_Work instructions_
Could you return all of the entries word for word, minus any pictures?

_Task inputs_
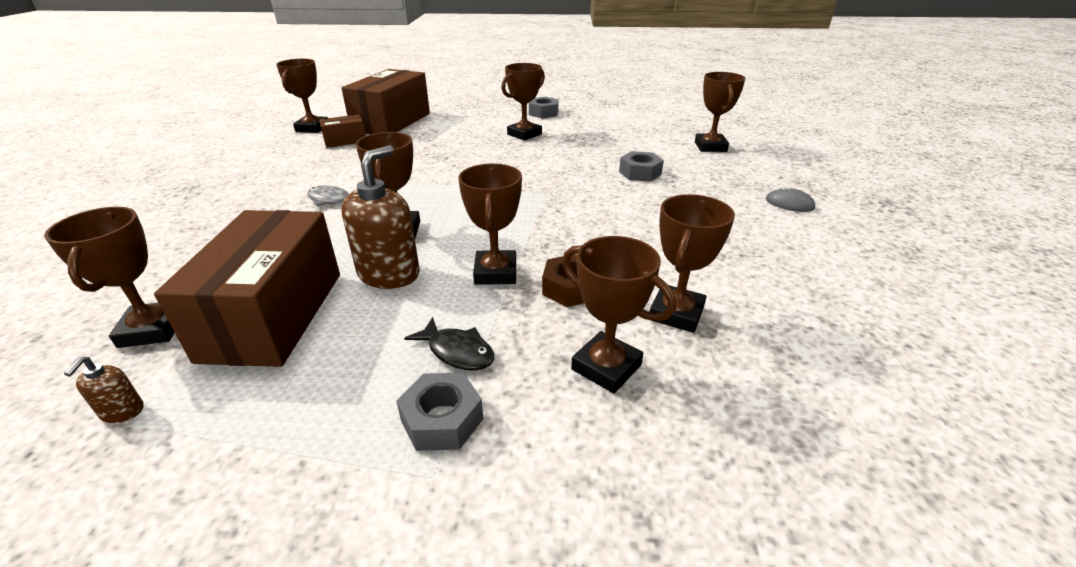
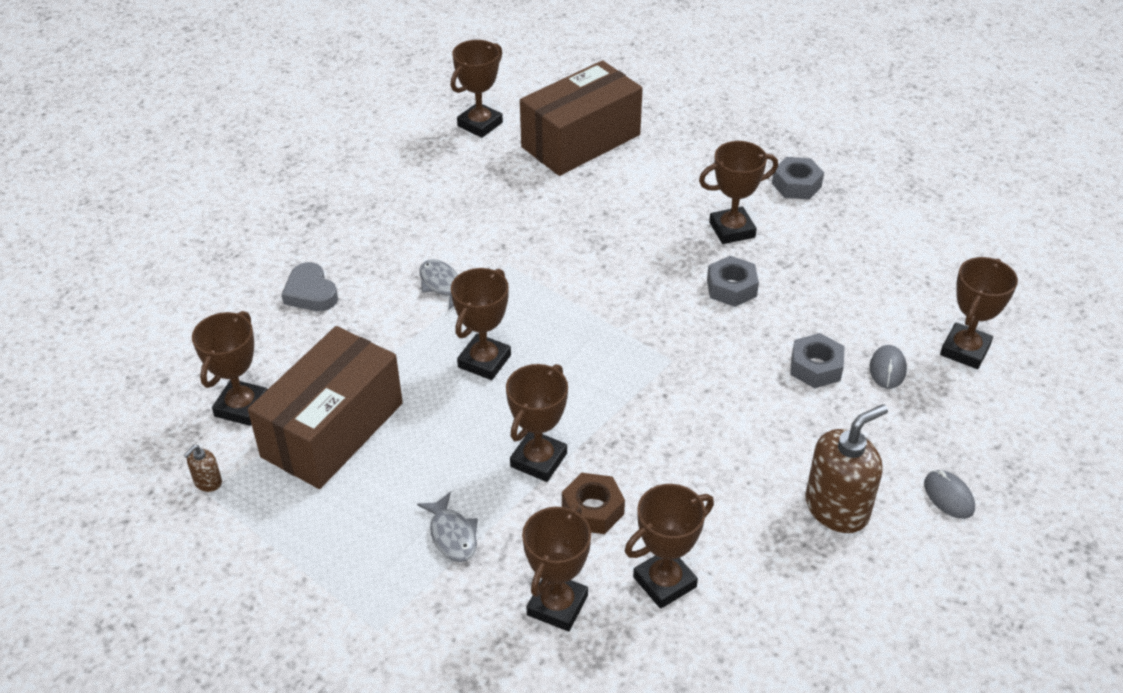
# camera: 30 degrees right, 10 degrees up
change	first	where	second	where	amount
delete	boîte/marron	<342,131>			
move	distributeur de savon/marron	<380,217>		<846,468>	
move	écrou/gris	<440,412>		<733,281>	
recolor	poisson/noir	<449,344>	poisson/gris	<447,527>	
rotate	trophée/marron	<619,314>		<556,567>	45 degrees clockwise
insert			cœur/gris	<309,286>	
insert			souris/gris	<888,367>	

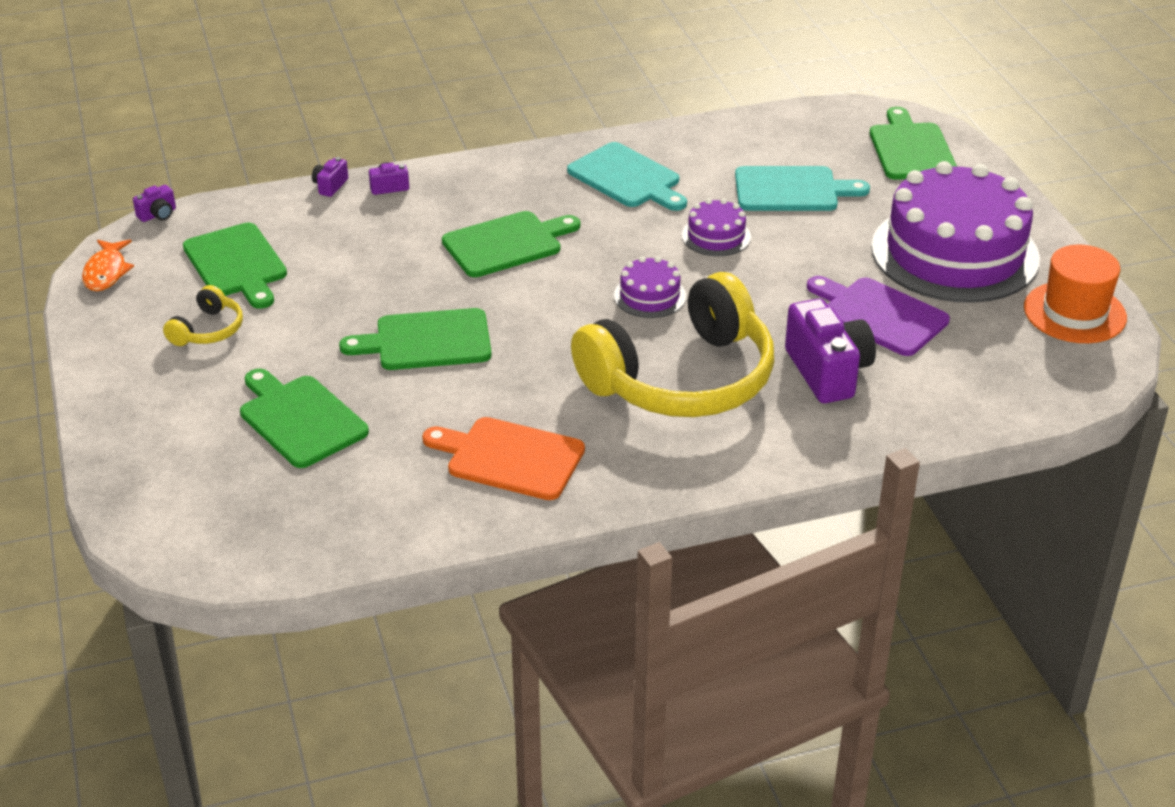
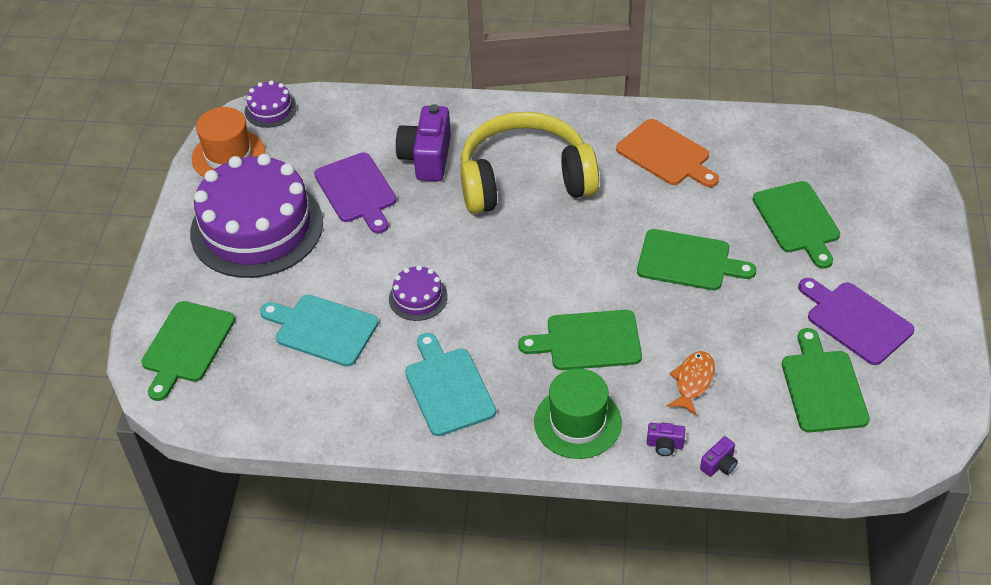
# camera: 155 degrees left, 10 degrees up
change	first	where	second	where	amount
move	poisson/orange	<108,265>		<691,383>	
delete	appareil photo/violet	<154,203>			
replace	casque audio/jaune	<203,315>	planche à découper/violet	<856,321>	
move	gâteau/violet	<650,287>		<271,104>	
insert			chapeau/vert	<578,414>	

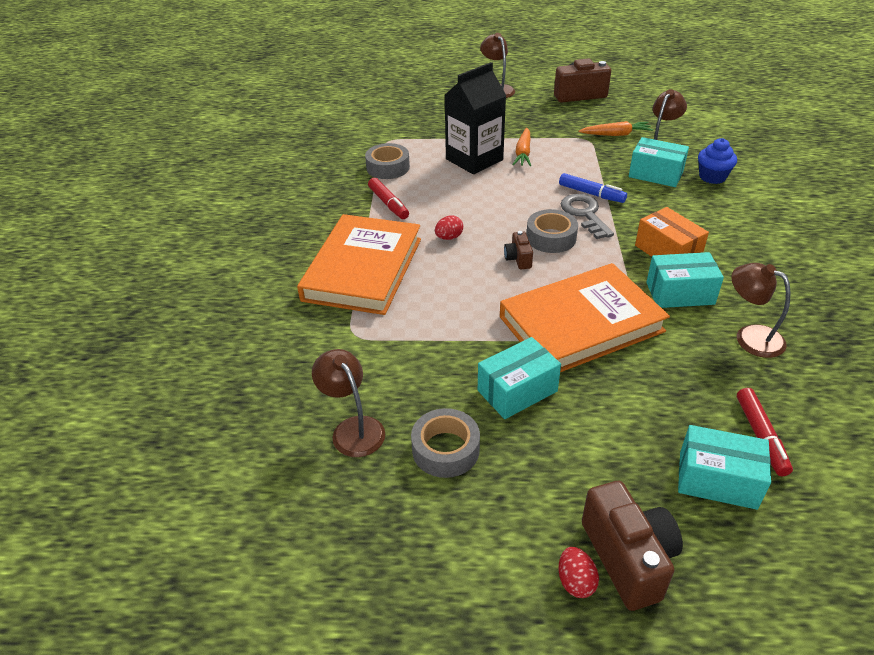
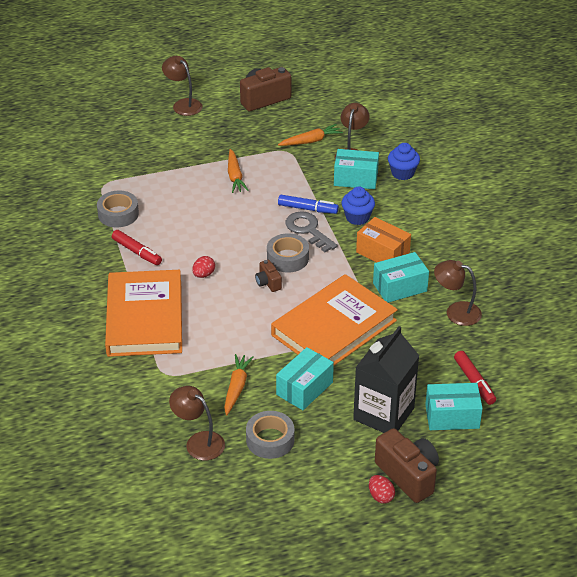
# camera: 20 degrees left, 0 degrees up
change	first	where	second	where	amount
move	brique de lait/noir	<475,118>		<386,379>	
insert			carotte/orange	<239,385>	
insert			muffin/bleu	<358,205>	

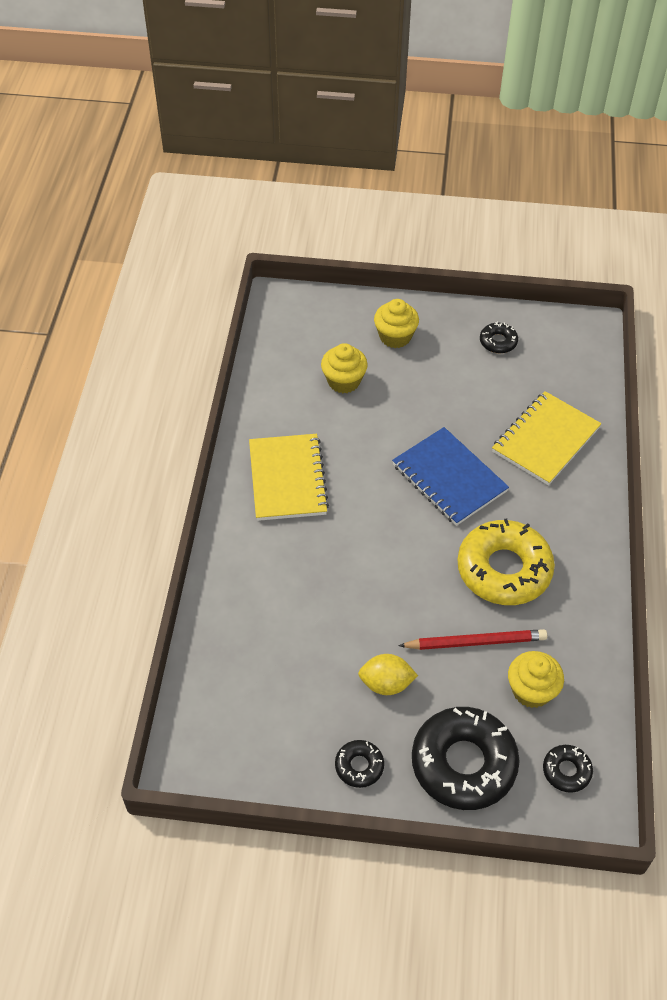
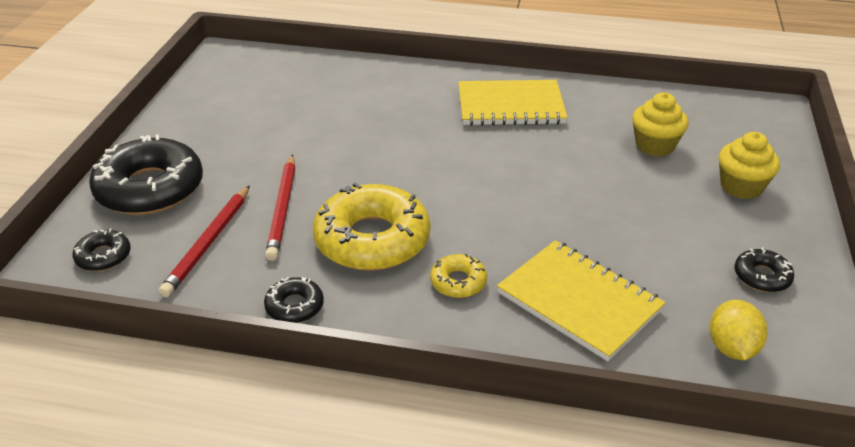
# camera: 95 degrees right, 15 degrees down
change	first	where	second	where	amount
move	beignet/noir	<359,764>		<294,300>	
move	citron/jaune	<388,674>		<738,330>	
delete	carnet/bleu	<450,476>			
replace	muffin/jaune	<536,679>	crayon/rouge	<204,241>	
insert			beignet/jaune	<458,276>	

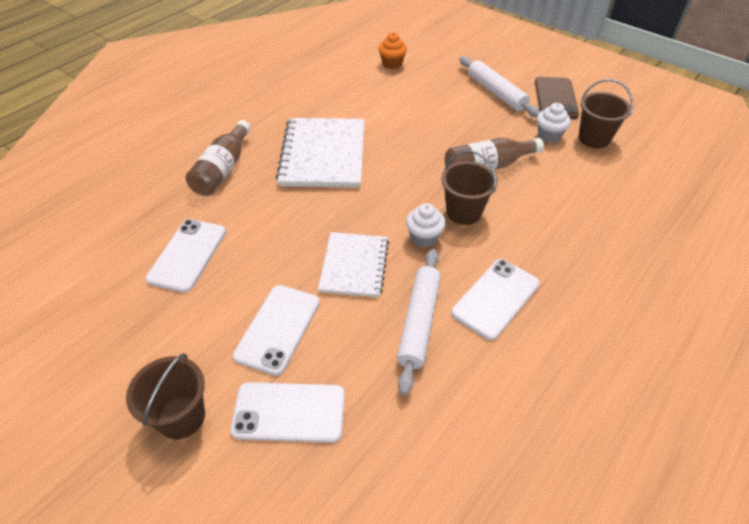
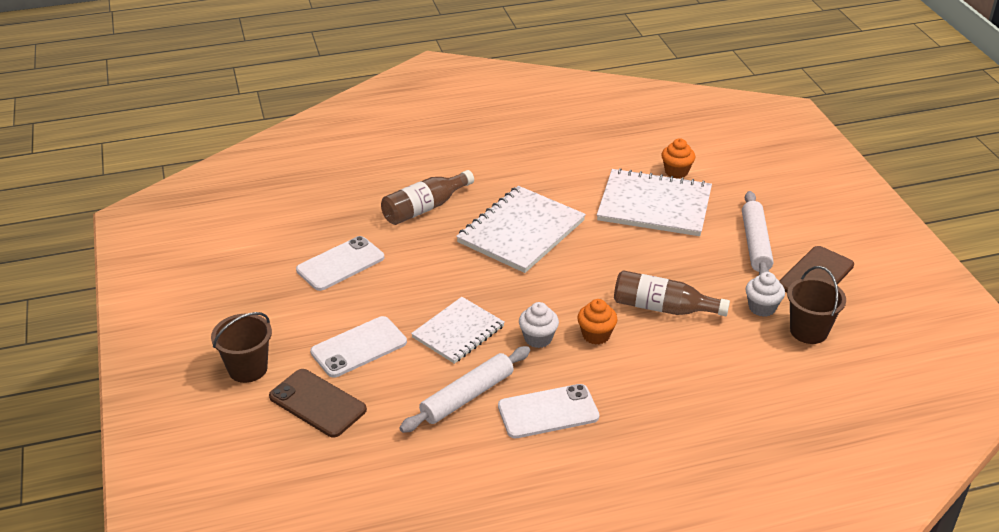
# camera: 35 degrees right, 10 degrees down
change	first	where	second	where	amount
recolor	téléphone/blanc	<287,412>	téléphone/marron	<318,403>	
replace	seau/marron	<469,187>	muffin/orange	<597,322>	
insert			carnet/blanc	<654,202>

_Problem solution_
# camera: 30 degrees right, 10 degrees up
change	first	where	second	where	amount
delete	boîte/marron	<342,131>			
move	distributeur de savon/marron	<380,217>		<846,468>	
move	écrou/gris	<440,412>		<733,281>	
recolor	poisson/noir	<449,344>	poisson/gris	<447,527>	
rotate	trophée/marron	<619,314>		<556,567>	45 degrees clockwise
insert			cœur/gris	<309,286>	
insert			souris/gris	<888,367>	

# camera: 155 degrees left, 10 degrees up
change	first	where	second	where	amount
move	poisson/orange	<108,265>		<691,383>	
delete	appareil photo/violet	<154,203>			
replace	casque audio/jaune	<203,315>	planche à découper/violet	<856,321>	
move	gâteau/violet	<650,287>		<271,104>	
insert			chapeau/vert	<578,414>	

# camera: 20 degrees left, 0 degrees up
change	first	where	second	where	amount
move	brique de lait/noir	<475,118>		<386,379>	
insert			carotte/orange	<239,385>	
insert			muffin/bleu	<358,205>	

# camera: 95 degrees right, 15 degrees down
change	first	where	second	where	amount
move	beignet/noir	<359,764>		<294,300>	
move	citron/jaune	<388,674>		<738,330>	
delete	carnet/bleu	<450,476>			
replace	muffin/jaune	<536,679>	crayon/rouge	<204,241>	
insert			beignet/jaune	<458,276>	

# camera: 35 degrees right, 10 degrees down
change	first	where	second	where	amount
recolor	téléphone/blanc	<287,412>	téléphone/marron	<318,403>	
replace	seau/marron	<469,187>	muffin/orange	<597,322>	
insert			carnet/blanc	<654,202>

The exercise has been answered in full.